■ What this task involves:
Could you print every record below exactly as it appears?

::::

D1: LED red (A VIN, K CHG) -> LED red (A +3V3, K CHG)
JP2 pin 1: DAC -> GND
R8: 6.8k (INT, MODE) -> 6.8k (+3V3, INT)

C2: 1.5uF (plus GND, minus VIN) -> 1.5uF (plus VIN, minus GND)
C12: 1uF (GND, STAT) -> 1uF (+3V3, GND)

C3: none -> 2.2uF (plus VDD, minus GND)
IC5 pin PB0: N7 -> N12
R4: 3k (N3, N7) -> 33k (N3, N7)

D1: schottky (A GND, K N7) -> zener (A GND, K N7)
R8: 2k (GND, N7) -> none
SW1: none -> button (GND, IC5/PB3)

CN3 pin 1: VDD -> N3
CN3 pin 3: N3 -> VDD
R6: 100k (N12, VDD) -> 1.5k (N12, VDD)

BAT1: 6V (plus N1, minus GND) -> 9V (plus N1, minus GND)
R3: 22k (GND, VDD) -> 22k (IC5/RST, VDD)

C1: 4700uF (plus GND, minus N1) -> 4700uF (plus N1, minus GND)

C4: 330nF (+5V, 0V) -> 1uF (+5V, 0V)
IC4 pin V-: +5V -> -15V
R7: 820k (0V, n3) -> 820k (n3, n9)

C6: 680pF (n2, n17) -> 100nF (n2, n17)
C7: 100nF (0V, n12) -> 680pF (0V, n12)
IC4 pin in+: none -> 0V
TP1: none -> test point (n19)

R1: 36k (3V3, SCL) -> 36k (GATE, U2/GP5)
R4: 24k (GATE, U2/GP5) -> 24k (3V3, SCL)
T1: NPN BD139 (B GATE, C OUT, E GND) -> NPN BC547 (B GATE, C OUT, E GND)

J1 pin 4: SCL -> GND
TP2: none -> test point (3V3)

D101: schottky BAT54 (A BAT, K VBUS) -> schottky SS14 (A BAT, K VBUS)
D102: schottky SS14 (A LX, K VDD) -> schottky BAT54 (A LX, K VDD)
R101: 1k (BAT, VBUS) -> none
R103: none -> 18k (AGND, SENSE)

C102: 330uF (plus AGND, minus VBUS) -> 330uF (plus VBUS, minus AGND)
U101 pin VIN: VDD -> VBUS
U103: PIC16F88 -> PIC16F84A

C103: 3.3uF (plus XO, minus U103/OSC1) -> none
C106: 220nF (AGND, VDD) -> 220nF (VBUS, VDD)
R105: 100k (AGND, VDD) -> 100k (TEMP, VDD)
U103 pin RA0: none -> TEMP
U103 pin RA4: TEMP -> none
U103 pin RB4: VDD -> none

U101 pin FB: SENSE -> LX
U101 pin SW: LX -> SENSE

::::

■ Expected answer:
D1: LED red (A VIN, K CHG) -> LED red (A +3V3, K CHG)
JP2 pin 1: DAC -> GND
R8: 6.8k (INT, MODE) -> 6.8k (+3V3, INT)

C2: 1.5uF (plus GND, minus VIN) -> 1.5uF (plus VIN, minus GND)
C12: 1uF (GND, STAT) -> 1uF (+3V3, GND)

C3: none -> 2.2uF (plus VDD, minus GND)
IC5 pin PB0: N7 -> N12
R4: 3k (N3, N7) -> 33k (N3, N7)

D1: schottky (A GND, K N7) -> zener (A GND, K N7)
R8: 2k (GND, N7) -> none
SW1: none -> button (GND, IC5/PB3)

CN3 pin 1: VDD -> N3
CN3 pin 3: N3 -> VDD
R6: 100k (N12, VDD) -> 1.5k (N12, VDD)

BAT1: 6V (plus N1, minus GND) -> 9V (plus N1, minus GND)
R3: 22k (GND, VDD) -> 22k (IC5/RST, VDD)

C1: 4700uF (plus GND, minus N1) -> 4700uF (plus N1, minus GND)

C4: 330nF (+5V, 0V) -> 1uF (+5V, 0V)
IC4 pin V-: +5V -> -15V
R7: 820k (0V, n3) -> 820k (n3, n9)

C6: 680pF (n2, n17) -> 100nF (n2, n17)
C7: 100nF (0V, n12) -> 680pF (0V, n12)
IC4 pin in+: none -> 0V
TP1: none -> test point (n19)

R1: 36k (3V3, SCL) -> 36k (GATE, U2/GP5)
R4: 24k (GATE, U2/GP5) -> 24k (3V3, SCL)
T1: NPN BD139 (B GATE, C OUT, E GND) -> NPN BC547 (B GATE, C OUT, E GND)

J1 pin 4: SCL -> GND
TP2: none -> test point (3V3)

D101: schottky BAT54 (A BAT, K VBUS) -> schottky SS14 (A BAT, K VBUS)
D102: schottky SS14 (A LX, K VDD) -> schottky BAT54 (A LX, K VDD)
R101: 1k (BAT, VBUS) -> none
R103: none -> 18k (AGND, SENSE)

C102: 330uF (plus AGND, minus VBUS) -> 330uF (plus VBUS, minus AGND)
U101 pin VIN: VDD -> VBUS
U103: PIC16F88 -> PIC16F84A

C103: 3.3uF (plus XO, minus U103/OSC1) -> none
C106: 220nF (AGND, VDD) -> 220nF (VBUS, VDD)
R105: 100k (AGND, VDD) -> 100k (TEMP, VDD)
U103 pin RA0: none -> TEMP
U103 pin RA4: TEMP -> none
U103 pin RB4: VDD -> none

U101 pin FB: SENSE -> LX
U101 pin SW: LX -> SENSE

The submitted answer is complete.